(TASK TO COMPLETE):
Go through the entries below and swap each "teddy bear" for "stuffed toy", leaving everything else the same.

(THE RECORDS):
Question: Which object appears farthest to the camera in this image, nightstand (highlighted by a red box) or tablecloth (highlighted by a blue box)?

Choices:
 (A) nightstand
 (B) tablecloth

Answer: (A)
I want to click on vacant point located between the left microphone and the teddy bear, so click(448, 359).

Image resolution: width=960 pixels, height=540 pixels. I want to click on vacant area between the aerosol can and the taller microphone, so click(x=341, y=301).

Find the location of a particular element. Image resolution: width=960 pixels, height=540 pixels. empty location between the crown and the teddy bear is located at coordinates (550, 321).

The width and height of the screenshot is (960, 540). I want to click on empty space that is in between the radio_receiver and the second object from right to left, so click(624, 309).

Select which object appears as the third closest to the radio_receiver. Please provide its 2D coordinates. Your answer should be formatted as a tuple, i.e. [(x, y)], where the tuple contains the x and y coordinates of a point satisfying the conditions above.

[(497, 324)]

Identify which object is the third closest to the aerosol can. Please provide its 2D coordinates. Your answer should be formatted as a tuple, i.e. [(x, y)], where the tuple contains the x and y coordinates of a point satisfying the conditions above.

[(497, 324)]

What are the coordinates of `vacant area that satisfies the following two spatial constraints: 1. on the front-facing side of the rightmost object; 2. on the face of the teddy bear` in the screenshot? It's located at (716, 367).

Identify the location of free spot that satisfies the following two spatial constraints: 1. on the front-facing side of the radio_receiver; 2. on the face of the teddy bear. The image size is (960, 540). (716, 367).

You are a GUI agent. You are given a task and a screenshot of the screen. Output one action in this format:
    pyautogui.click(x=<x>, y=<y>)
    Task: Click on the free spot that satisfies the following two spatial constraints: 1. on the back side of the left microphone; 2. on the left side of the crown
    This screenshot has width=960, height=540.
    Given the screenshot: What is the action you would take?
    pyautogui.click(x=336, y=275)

(ANSWER TO THIS PROBLEM):
Question: Which object appears farthest to the camera in this image, nightstand (highlighted by a red box) or tablecloth (highlighted by a blue box)?

Choices:
 (A) nightstand
 (B) tablecloth

Answer: (A)
I want to click on vacant point located between the left microphone and the stuffed toy, so click(448, 359).

Image resolution: width=960 pixels, height=540 pixels. I want to click on vacant area between the aerosol can and the taller microphone, so click(x=341, y=301).

Find the location of a particular element. Image resolution: width=960 pixels, height=540 pixels. empty location between the crown and the stuffed toy is located at coordinates (550, 321).

The width and height of the screenshot is (960, 540). I want to click on empty space that is in between the radio_receiver and the second object from right to left, so click(624, 309).

Select which object appears as the third closest to the radio_receiver. Please provide its 2D coordinates. Your answer should be formatted as a tuple, i.e. [(x, y)], where the tuple contains the x and y coordinates of a point satisfying the conditions above.

[(497, 324)]

Identify which object is the third closest to the aerosol can. Please provide its 2D coordinates. Your answer should be formatted as a tuple, i.e. [(x, y)], where the tuple contains the x and y coordinates of a point satisfying the conditions above.

[(497, 324)]

What are the coordinates of `vacant area that satisfies the following two spatial constraints: 1. on the front-facing side of the rightmost object; 2. on the face of the stuffed toy` in the screenshot? It's located at (716, 367).

Identify the location of free spot that satisfies the following two spatial constraints: 1. on the front-facing side of the radio_receiver; 2. on the face of the stuffed toy. The image size is (960, 540). (716, 367).

You are a GUI agent. You are given a task and a screenshot of the screen. Output one action in this format:
    pyautogui.click(x=<x>, y=<y>)
    Task: Click on the free spot that satisfies the following two spatial constraints: 1. on the back side of the left microphone; 2. on the left side of the crown
    This screenshot has width=960, height=540.
    Given the screenshot: What is the action you would take?
    pyautogui.click(x=336, y=275)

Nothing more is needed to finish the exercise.